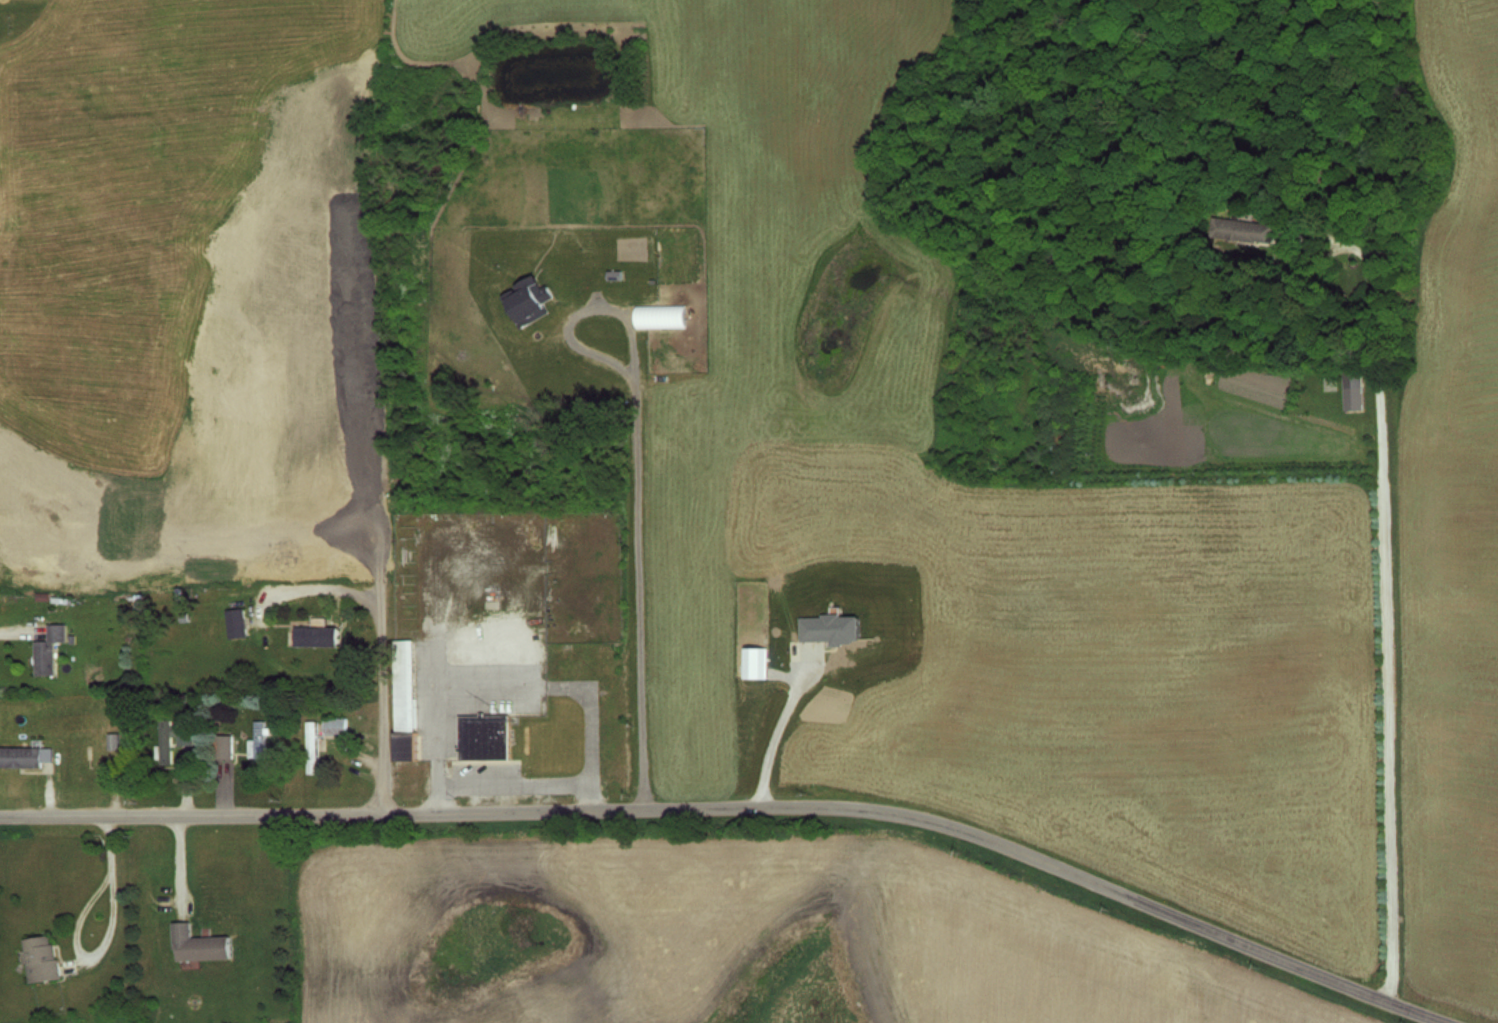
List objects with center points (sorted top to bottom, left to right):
building: (1242, 231)
building: (1352, 387)
road: (640, 479)
crop: (1450, 536)
road: (1381, 588)
building: (180, 589)
road: (308, 589)
building: (40, 594)
building: (61, 599)
building: (182, 616)
building: (235, 619)
road: (18, 629)
building: (313, 631)
building: (68, 636)
road: (381, 642)
building: (45, 646)
road: (514, 686)
building: (400, 698)
building: (333, 724)
road: (778, 727)
building: (481, 734)
building: (110, 738)
building: (182, 738)
building: (255, 738)
building: (221, 743)
building: (308, 745)
building: (23, 754)
road: (360, 760)
road: (184, 781)
road: (115, 783)
road: (513, 783)
road: (224, 788)
road: (46, 791)
road: (748, 802)
road: (182, 853)
road: (107, 935)
building: (196, 942)
building: (38, 955)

WHAT IS BEING ASKED: Return all of the entries word for word, but omit the pictures.

RESPONSE:
List objects with center points (sorted top to bottom, left to right):
building: (1242, 231)
building: (1352, 387)
road: (640, 479)
crop: (1450, 536)
road: (1381, 588)
building: (180, 589)
road: (308, 589)
building: (40, 594)
building: (61, 599)
building: (182, 616)
building: (235, 619)
road: (18, 629)
building: (313, 631)
building: (68, 636)
road: (381, 642)
building: (45, 646)
road: (514, 686)
building: (400, 698)
building: (333, 724)
road: (778, 727)
building: (481, 734)
building: (110, 738)
building: (182, 738)
building: (255, 738)
building: (221, 743)
building: (308, 745)
building: (23, 754)
road: (360, 760)
road: (184, 781)
road: (115, 783)
road: (513, 783)
road: (224, 788)
road: (46, 791)
road: (748, 802)
road: (182, 853)
road: (107, 935)
building: (196, 942)
building: (38, 955)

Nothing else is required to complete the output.